* TASK REQUIREMENTS *
Pictures should be left out when the listing below is repeated word for word.

++++ SUPPLIED MATERIAL ++++

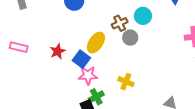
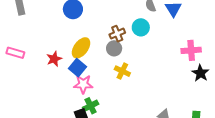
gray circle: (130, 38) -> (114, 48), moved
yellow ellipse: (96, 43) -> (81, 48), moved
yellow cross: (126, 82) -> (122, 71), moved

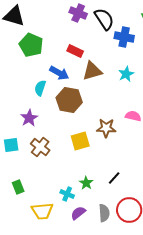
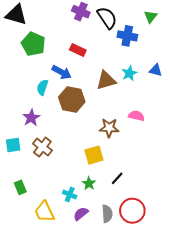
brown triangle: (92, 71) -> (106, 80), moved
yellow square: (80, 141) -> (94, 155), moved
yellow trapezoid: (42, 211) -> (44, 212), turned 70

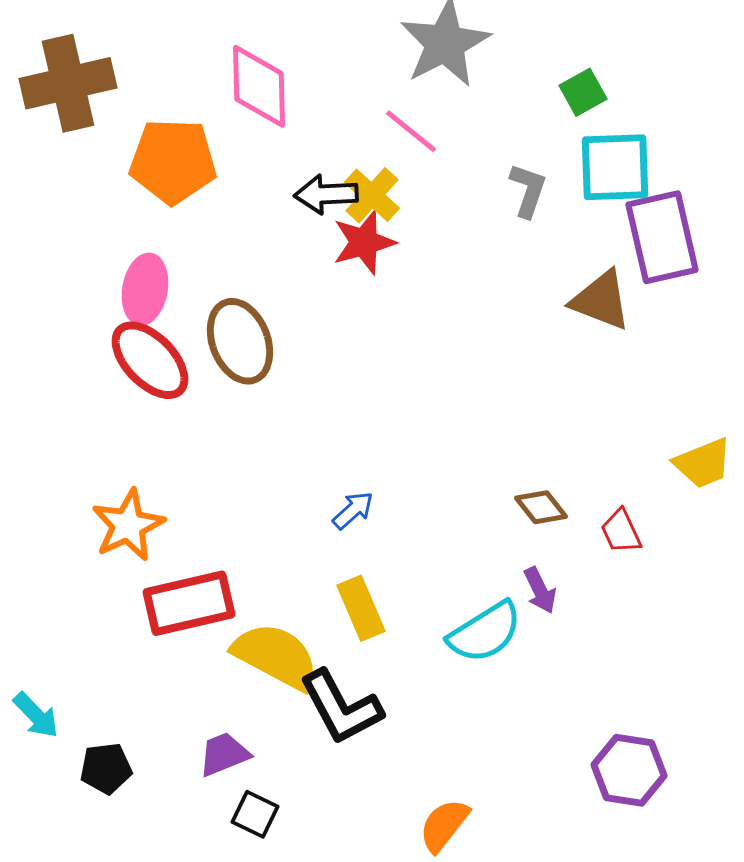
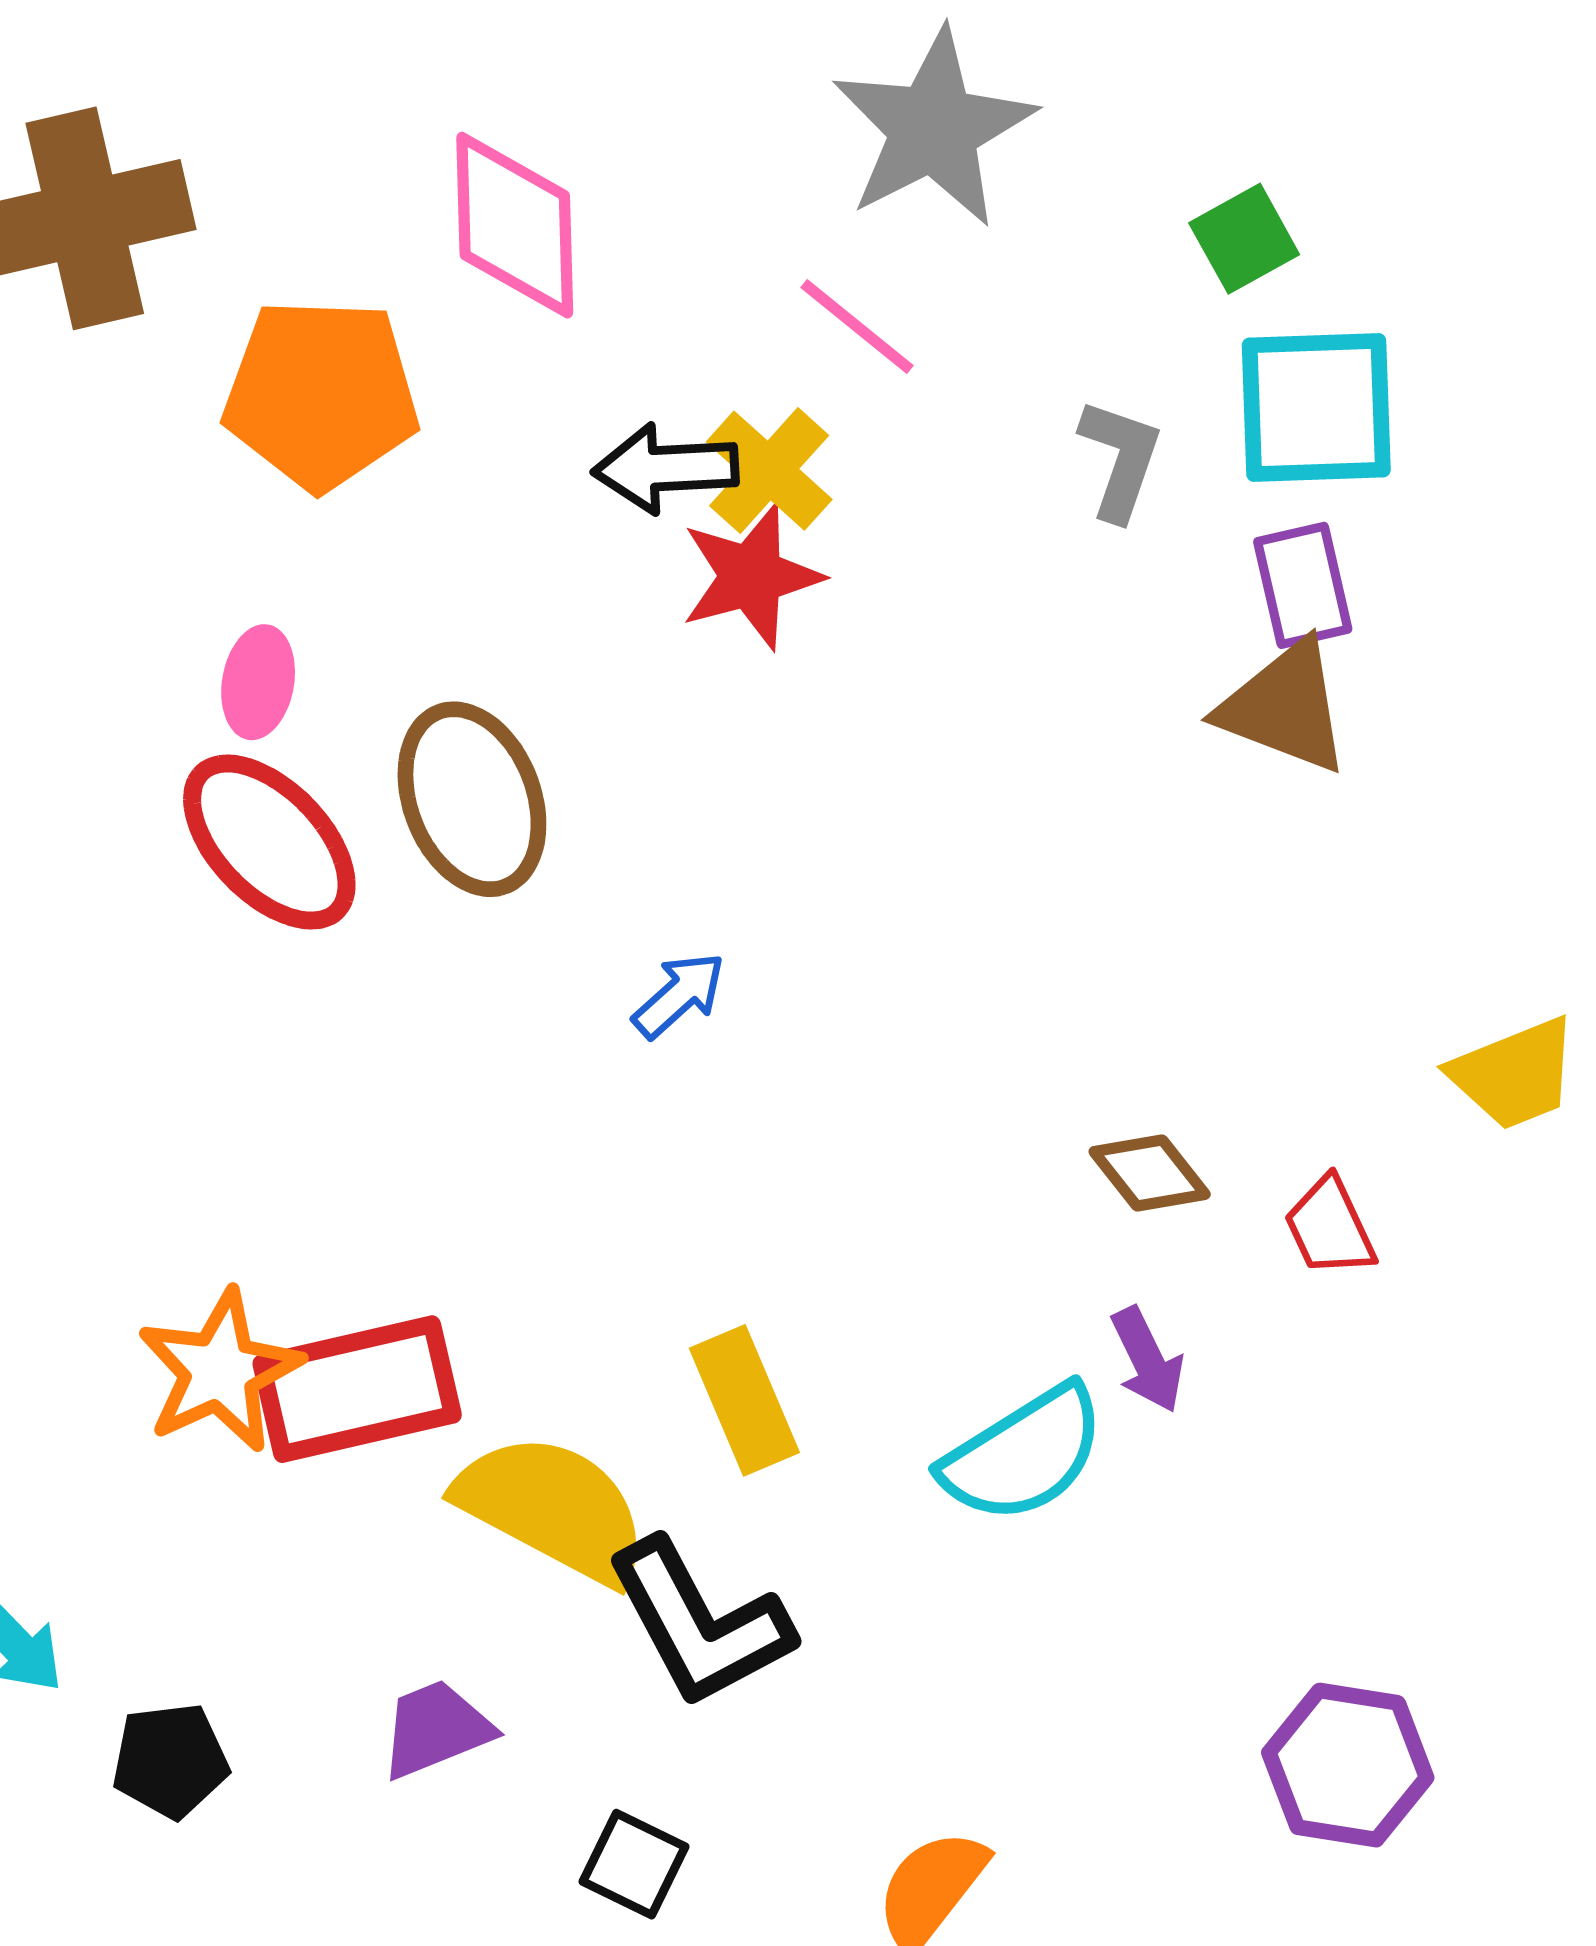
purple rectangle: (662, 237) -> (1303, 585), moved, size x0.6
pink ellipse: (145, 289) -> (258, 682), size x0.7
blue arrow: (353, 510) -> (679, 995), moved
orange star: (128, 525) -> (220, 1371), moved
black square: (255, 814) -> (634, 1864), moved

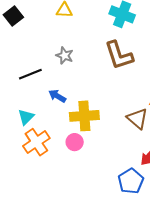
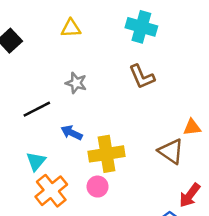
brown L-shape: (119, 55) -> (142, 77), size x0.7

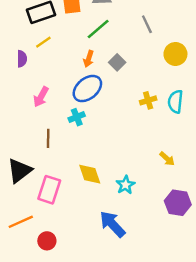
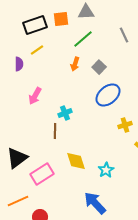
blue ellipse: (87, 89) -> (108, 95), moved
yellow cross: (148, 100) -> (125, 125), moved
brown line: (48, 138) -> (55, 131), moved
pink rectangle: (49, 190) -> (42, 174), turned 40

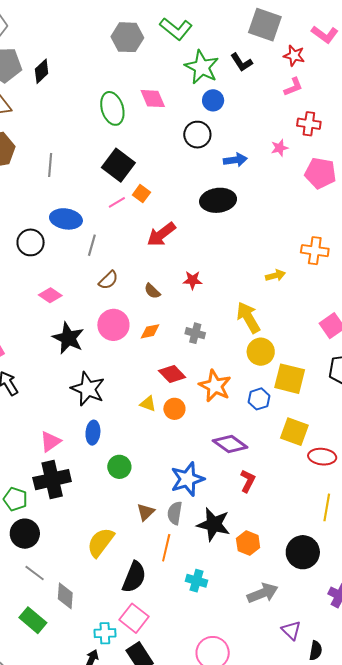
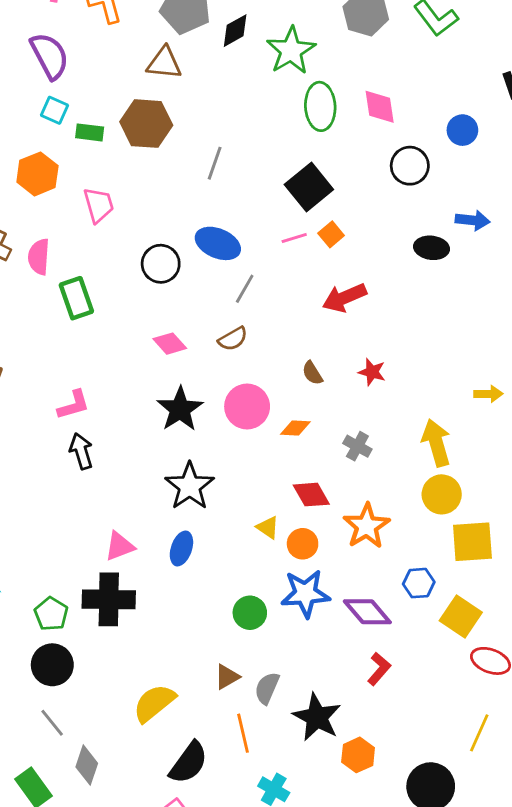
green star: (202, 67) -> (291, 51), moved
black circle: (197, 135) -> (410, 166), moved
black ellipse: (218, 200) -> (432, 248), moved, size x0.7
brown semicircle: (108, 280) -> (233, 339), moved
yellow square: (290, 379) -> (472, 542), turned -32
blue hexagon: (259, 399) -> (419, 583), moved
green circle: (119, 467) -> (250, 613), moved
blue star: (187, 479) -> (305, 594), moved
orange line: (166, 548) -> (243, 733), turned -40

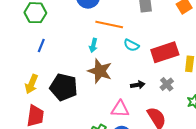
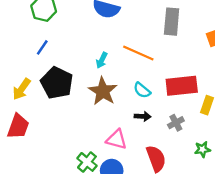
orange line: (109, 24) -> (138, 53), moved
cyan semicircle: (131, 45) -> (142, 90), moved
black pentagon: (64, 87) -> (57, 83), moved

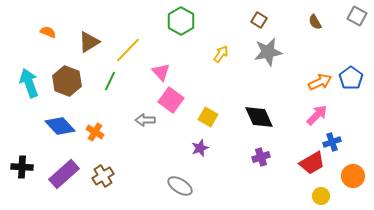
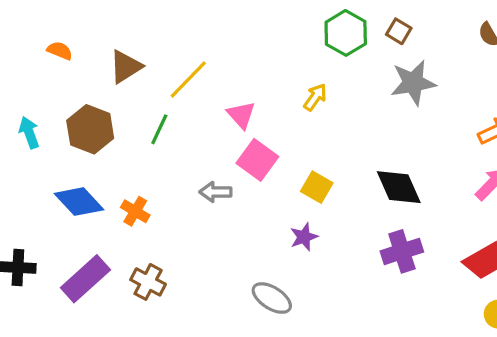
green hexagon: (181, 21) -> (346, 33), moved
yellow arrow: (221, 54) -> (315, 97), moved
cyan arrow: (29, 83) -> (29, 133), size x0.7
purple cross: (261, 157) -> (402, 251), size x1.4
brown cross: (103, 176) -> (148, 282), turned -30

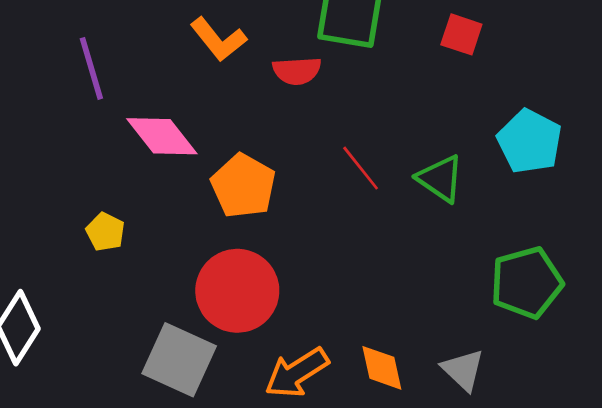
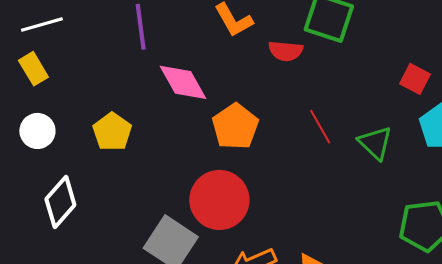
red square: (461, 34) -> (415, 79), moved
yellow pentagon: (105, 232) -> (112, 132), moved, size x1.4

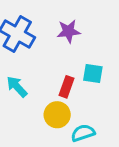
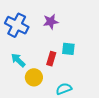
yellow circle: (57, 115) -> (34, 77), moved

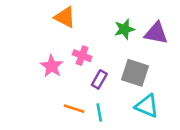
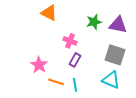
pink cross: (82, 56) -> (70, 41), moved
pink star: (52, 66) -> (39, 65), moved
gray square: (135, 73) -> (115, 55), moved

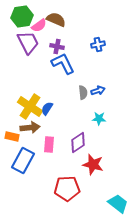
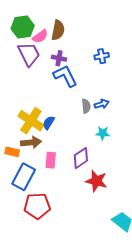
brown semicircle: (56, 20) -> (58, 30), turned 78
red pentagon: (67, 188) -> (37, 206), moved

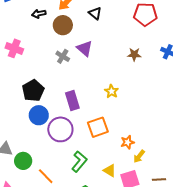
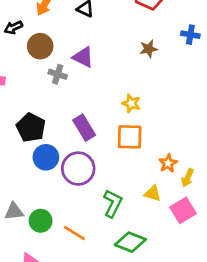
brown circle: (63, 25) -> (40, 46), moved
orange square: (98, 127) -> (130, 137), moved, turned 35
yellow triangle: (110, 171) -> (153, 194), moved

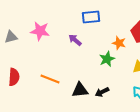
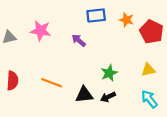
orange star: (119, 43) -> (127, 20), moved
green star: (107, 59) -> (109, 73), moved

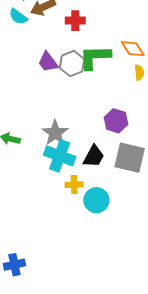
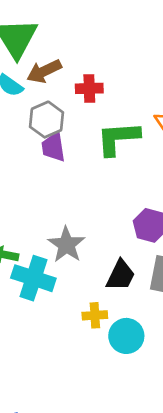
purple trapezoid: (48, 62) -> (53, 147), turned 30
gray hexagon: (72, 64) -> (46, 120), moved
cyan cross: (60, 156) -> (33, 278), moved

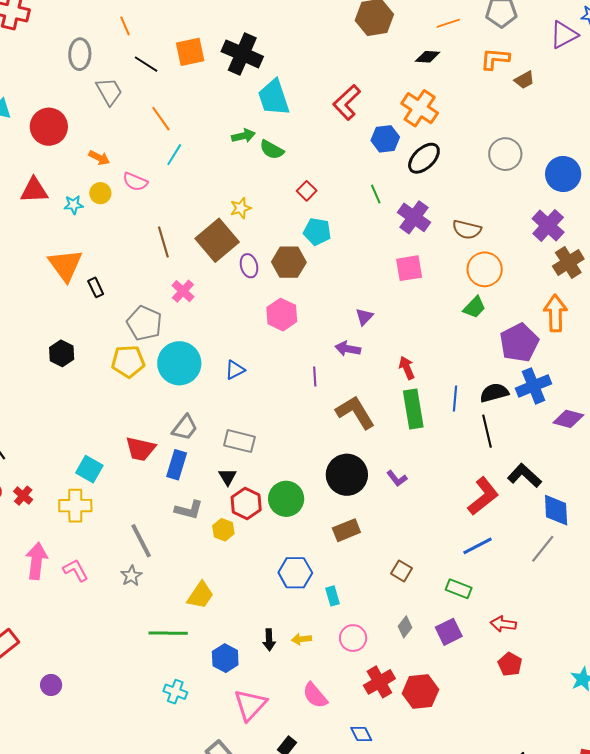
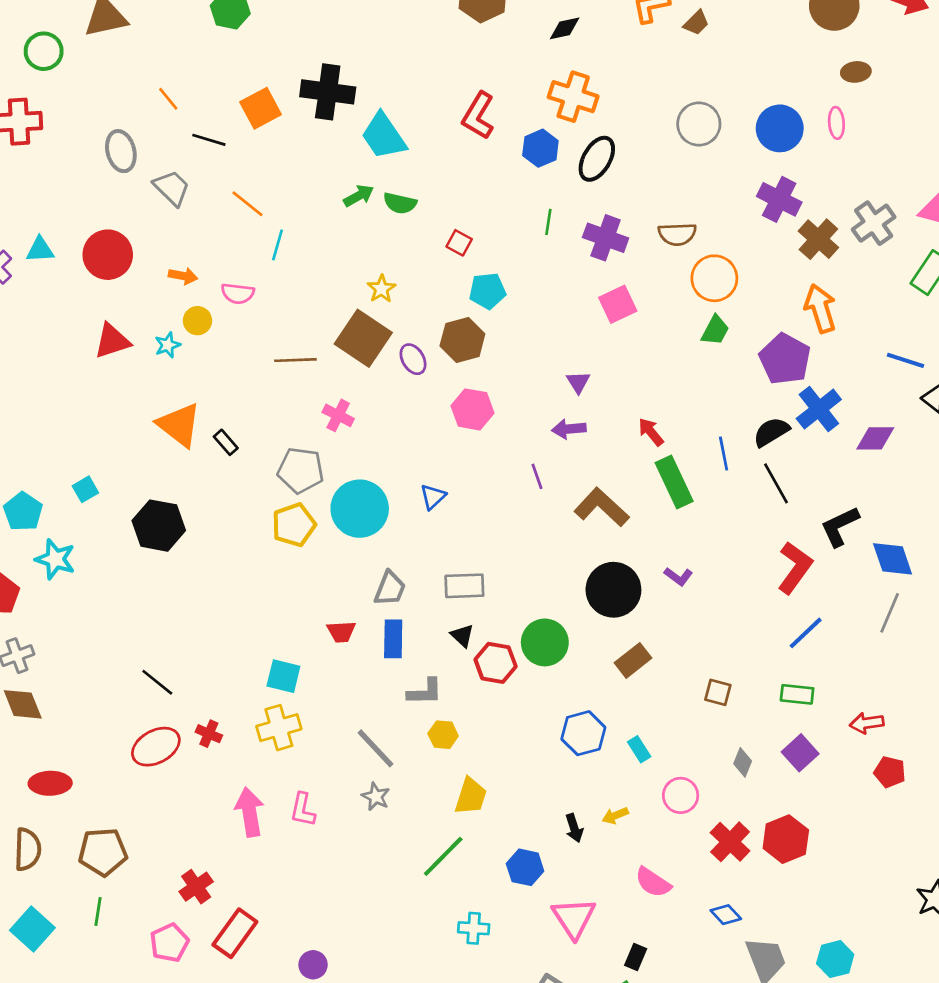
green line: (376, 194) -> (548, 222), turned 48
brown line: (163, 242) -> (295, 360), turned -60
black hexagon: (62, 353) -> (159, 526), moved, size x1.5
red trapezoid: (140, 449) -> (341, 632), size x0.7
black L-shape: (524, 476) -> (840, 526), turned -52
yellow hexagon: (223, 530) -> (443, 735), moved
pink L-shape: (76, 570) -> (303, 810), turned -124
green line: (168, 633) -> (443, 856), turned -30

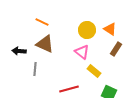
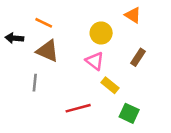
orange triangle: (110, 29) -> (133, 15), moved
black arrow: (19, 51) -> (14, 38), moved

++++

* EXERCISE RESPONSE *
gray circle: (130, 38) -> (114, 48), moved
yellow ellipse: (96, 43) -> (81, 48), moved
yellow cross: (126, 82) -> (122, 71), moved

brown triangle: (92, 71) -> (106, 80), moved
yellow square: (80, 141) -> (94, 155), moved
yellow trapezoid: (42, 211) -> (44, 212), turned 70

purple rectangle: (662, 237) -> (1303, 585), moved, size x0.6
pink ellipse: (145, 289) -> (258, 682), size x0.7
blue arrow: (353, 510) -> (679, 995), moved
orange star: (128, 525) -> (220, 1371), moved
black square: (255, 814) -> (634, 1864), moved

brown L-shape: (119, 55) -> (142, 77), size x0.7

blue ellipse: (87, 89) -> (108, 95), moved
yellow cross: (148, 100) -> (125, 125), moved
brown line: (48, 138) -> (55, 131), moved
pink rectangle: (49, 190) -> (42, 174), turned 40

green star: (202, 67) -> (291, 51), moved
black circle: (197, 135) -> (410, 166), moved
black ellipse: (218, 200) -> (432, 248), moved, size x0.7
brown semicircle: (108, 280) -> (233, 339), moved
yellow square: (290, 379) -> (472, 542), turned -32
blue hexagon: (259, 399) -> (419, 583), moved
green circle: (119, 467) -> (250, 613), moved
blue star: (187, 479) -> (305, 594), moved
orange line: (166, 548) -> (243, 733), turned -40

orange line: (109, 24) -> (138, 53), moved
cyan semicircle: (131, 45) -> (142, 90), moved
black pentagon: (64, 87) -> (57, 83), moved

green hexagon: (181, 21) -> (346, 33), moved
yellow arrow: (221, 54) -> (315, 97), moved
cyan arrow: (29, 83) -> (29, 133), size x0.7
purple cross: (261, 157) -> (402, 251), size x1.4
brown cross: (103, 176) -> (148, 282), turned -30

red square: (461, 34) -> (415, 79), moved
yellow pentagon: (105, 232) -> (112, 132), moved, size x1.4

yellow circle: (57, 115) -> (34, 77), moved

pink cross: (82, 56) -> (70, 41), moved
pink star: (52, 66) -> (39, 65), moved
gray square: (135, 73) -> (115, 55), moved

brown semicircle: (56, 20) -> (58, 30), turned 78
red pentagon: (67, 188) -> (37, 206), moved

brown circle: (63, 25) -> (40, 46), moved
orange square: (98, 127) -> (130, 137), moved, turned 35
yellow triangle: (110, 171) -> (153, 194), moved

orange star: (119, 43) -> (127, 20), moved
green star: (107, 59) -> (109, 73), moved

purple trapezoid: (48, 62) -> (53, 147), turned 30
gray hexagon: (72, 64) -> (46, 120), moved
cyan cross: (60, 156) -> (33, 278), moved

green line: (376, 194) -> (548, 222), turned 48
brown line: (163, 242) -> (295, 360), turned -60
black hexagon: (62, 353) -> (159, 526), moved, size x1.5
red trapezoid: (140, 449) -> (341, 632), size x0.7
black L-shape: (524, 476) -> (840, 526), turned -52
yellow hexagon: (223, 530) -> (443, 735), moved
pink L-shape: (76, 570) -> (303, 810), turned -124
green line: (168, 633) -> (443, 856), turned -30

orange triangle: (110, 29) -> (133, 15), moved
black arrow: (19, 51) -> (14, 38), moved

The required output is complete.